[Colored object listings]
'''
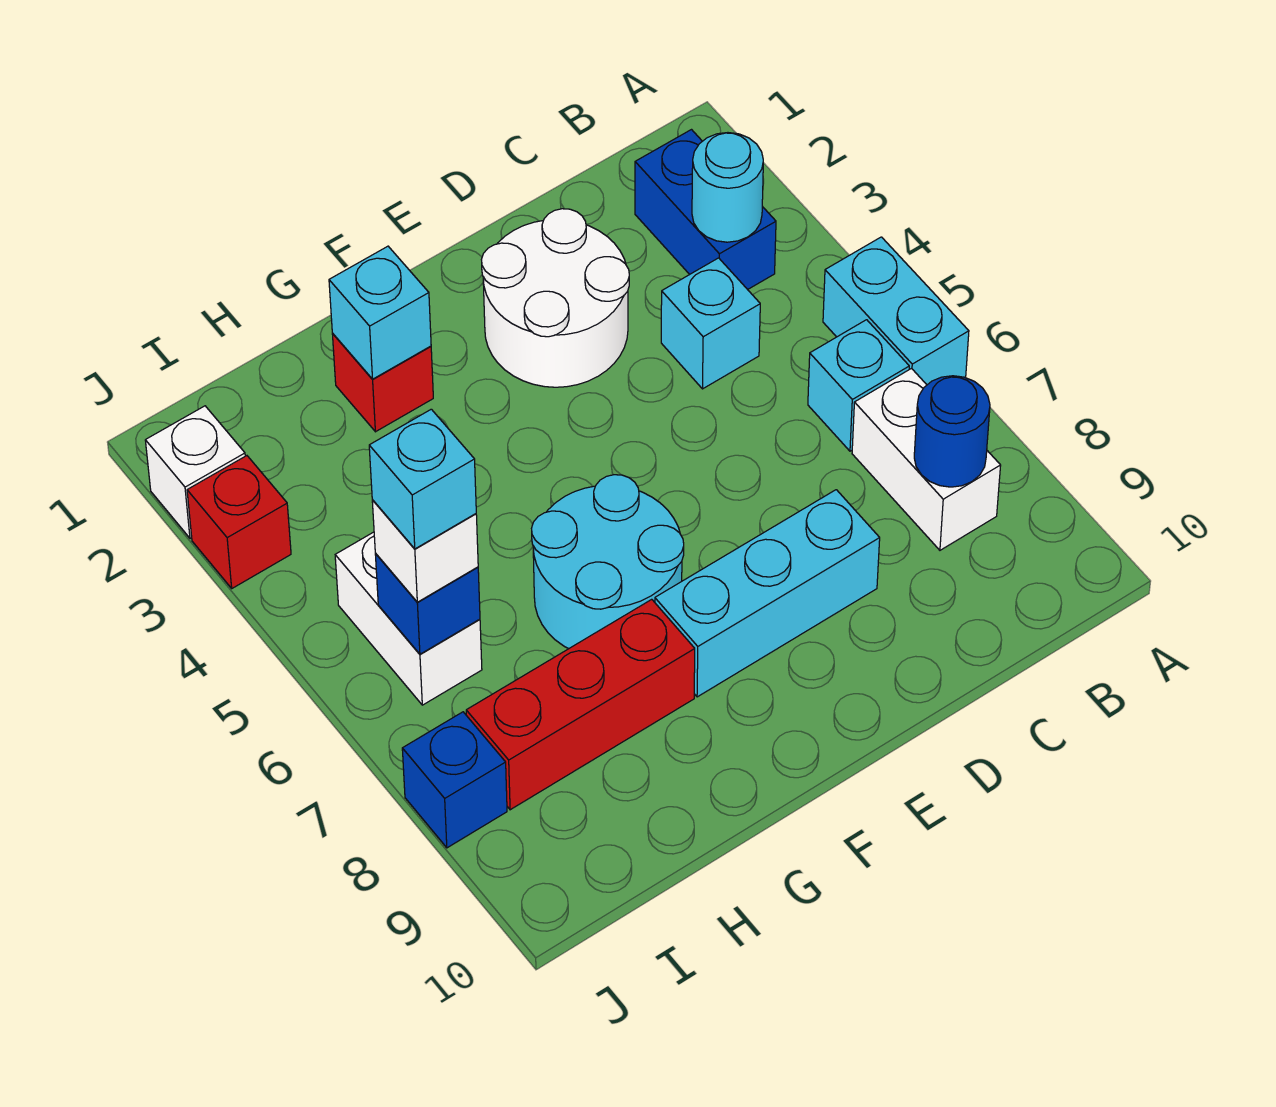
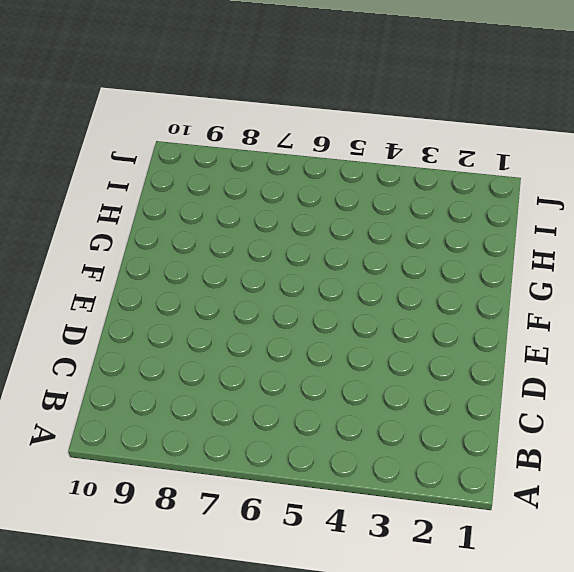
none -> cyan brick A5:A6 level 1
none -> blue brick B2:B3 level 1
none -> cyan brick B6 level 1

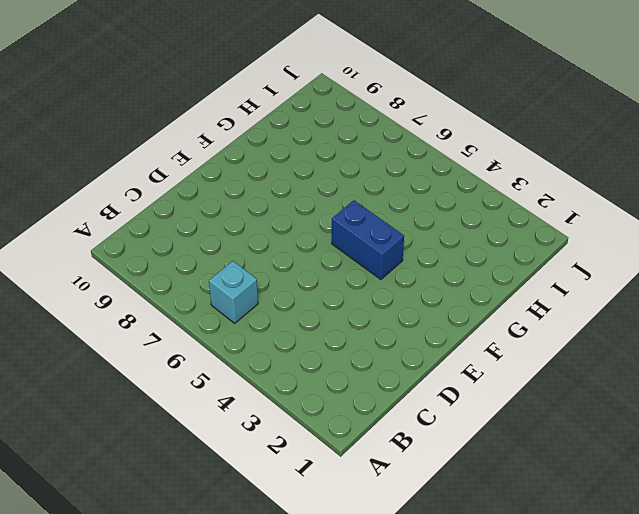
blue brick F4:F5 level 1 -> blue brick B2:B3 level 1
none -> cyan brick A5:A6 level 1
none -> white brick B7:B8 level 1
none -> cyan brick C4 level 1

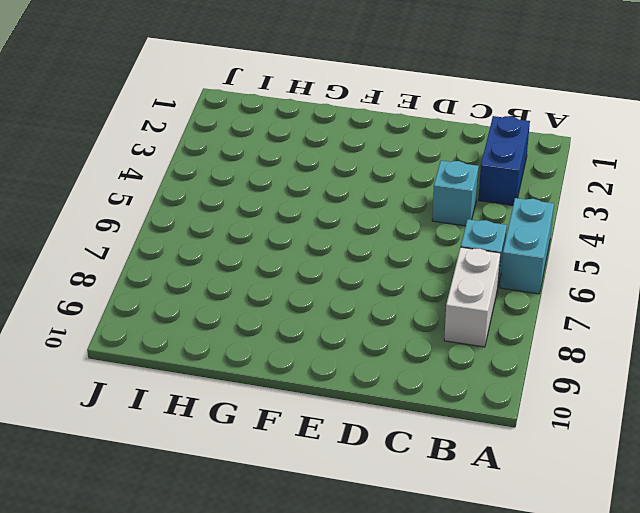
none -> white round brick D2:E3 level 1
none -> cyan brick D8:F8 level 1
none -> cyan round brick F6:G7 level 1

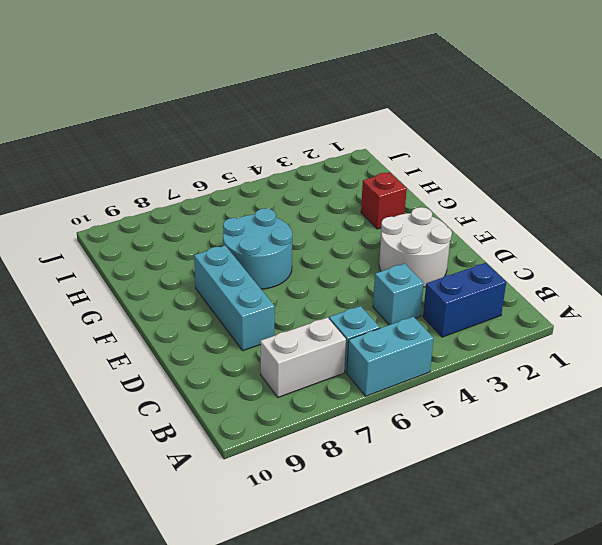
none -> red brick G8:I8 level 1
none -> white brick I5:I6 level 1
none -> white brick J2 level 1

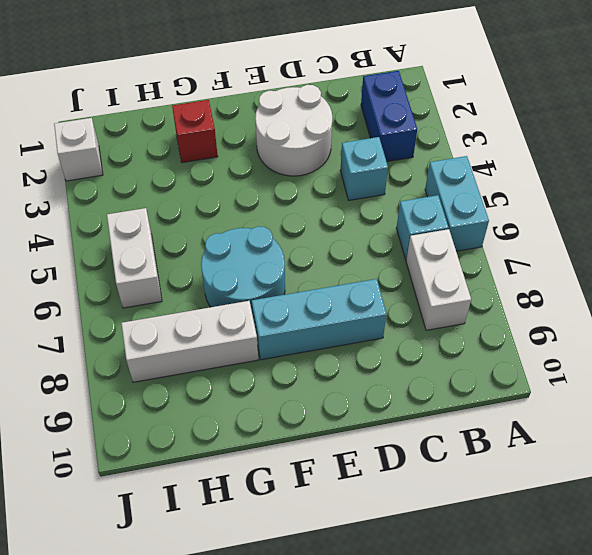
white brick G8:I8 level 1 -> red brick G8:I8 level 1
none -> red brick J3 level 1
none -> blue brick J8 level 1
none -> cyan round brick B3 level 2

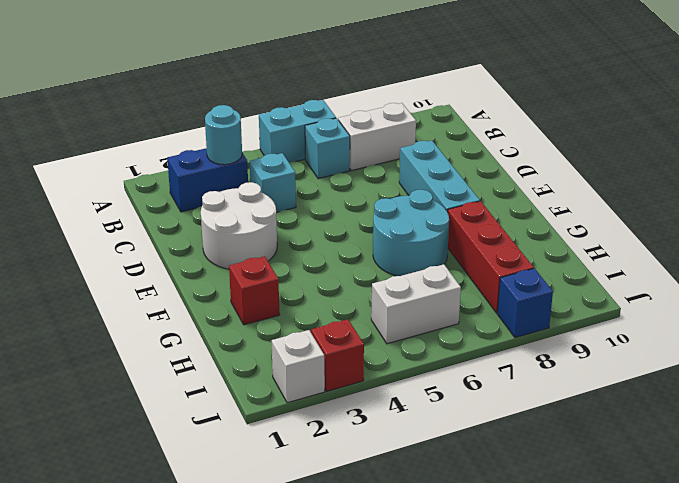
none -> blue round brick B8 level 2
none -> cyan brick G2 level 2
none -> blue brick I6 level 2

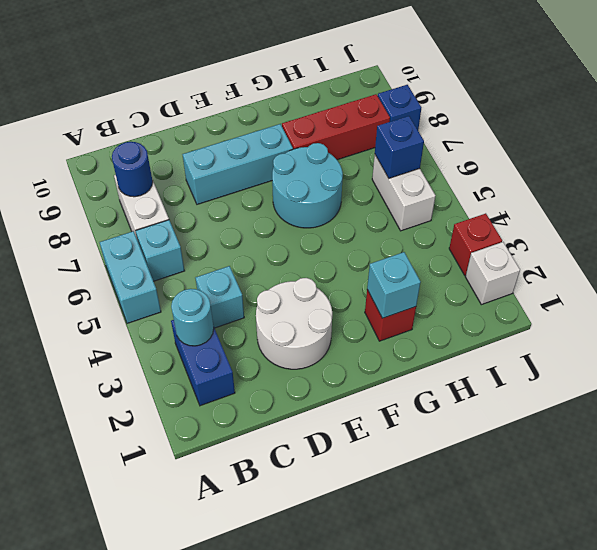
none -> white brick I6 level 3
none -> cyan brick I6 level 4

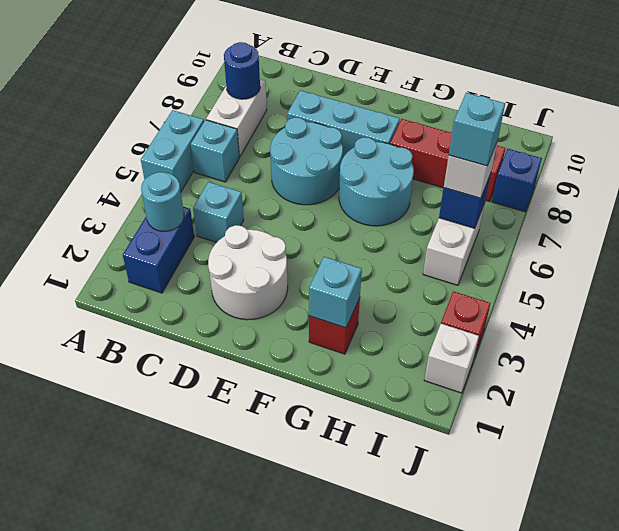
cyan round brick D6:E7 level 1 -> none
'''
◆ **Assigned task**: Return each entry exactly as it appears above, but exclude the pictures.

◆ **Response area**:
none -> cyan brick A5:A6 level 1
none -> blue brick B2:B3 level 1
none -> cyan brick B6 level 1

blue brick F4:F5 level 1 -> blue brick B2:B3 level 1
none -> cyan brick A5:A6 level 1
none -> white brick B7:B8 level 1
none -> cyan brick C4 level 1

none -> white round brick D2:E3 level 1
none -> cyan brick D8:F8 level 1
none -> cyan round brick F6:G7 level 1

none -> red brick G8:I8 level 1
none -> white brick I5:I6 level 1
none -> white brick J2 level 1

white brick G8:I8 level 1 -> red brick G8:I8 level 1
none -> red brick J3 level 1
none -> blue brick J8 level 1
none -> cyan round brick B3 level 2

none -> blue round brick B8 level 2
none -> cyan brick G2 level 2
none -> blue brick I6 level 2

none -> white brick I6 level 3
none -> cyan brick I6 level 4

cyan round brick D6:E7 level 1 -> none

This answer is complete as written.